* _Task goal_: Reproduce every record exactly as it appears, but not the pictures.

---- Records for the task

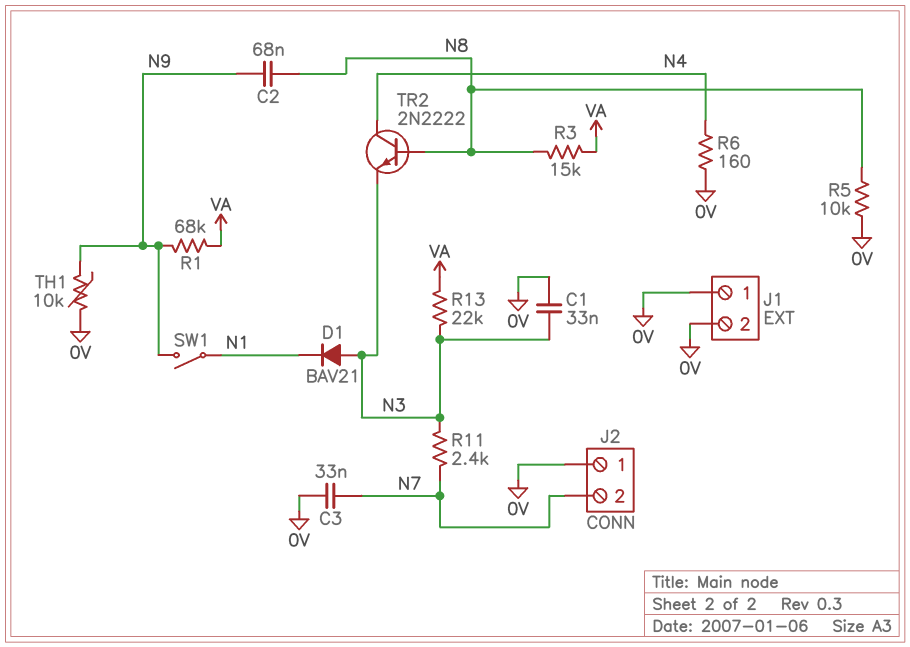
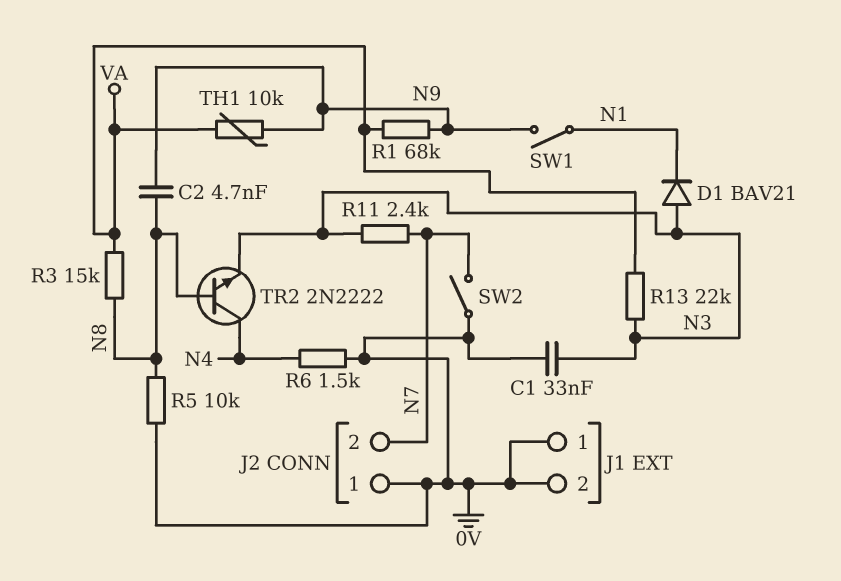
C2: 68nF (N8, N9) -> 4.7nF (N8, N9)
C3: 33nF (0V, N7) -> none
R6: 160 (0V, N4) -> 1.5k (0V, N4)
SW2: none -> switch (0V, N7)
TH1: 10k (0V, N9) -> 10k (N9, VA)

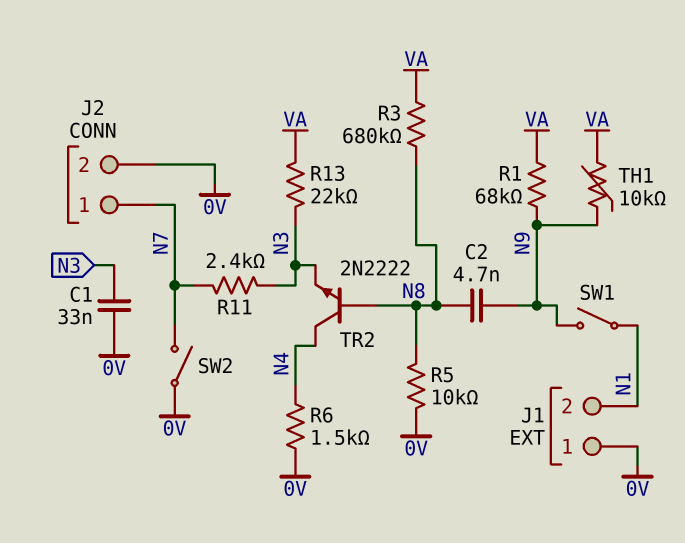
D1: diode BAV21 (A N3, K N1) -> none
J1 pin 2: 0V -> N1
J2 pin 1: 0V -> N7
J2 pin 2: N7 -> 0V
R3: 15k (N8, VA) -> 680k (N8, VA)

--------

* _Exercise response_:
C2: 68nF (N8, N9) -> 4.7nF (N8, N9)
C3: 33nF (0V, N7) -> none
R6: 160 (0V, N4) -> 1.5k (0V, N4)
SW2: none -> switch (0V, N7)
TH1: 10k (0V, N9) -> 10k (N9, VA)

D1: diode BAV21 (A N3, K N1) -> none
J1 pin 2: 0V -> N1
J2 pin 1: 0V -> N7
J2 pin 2: N7 -> 0V
R3: 15k (N8, VA) -> 680k (N8, VA)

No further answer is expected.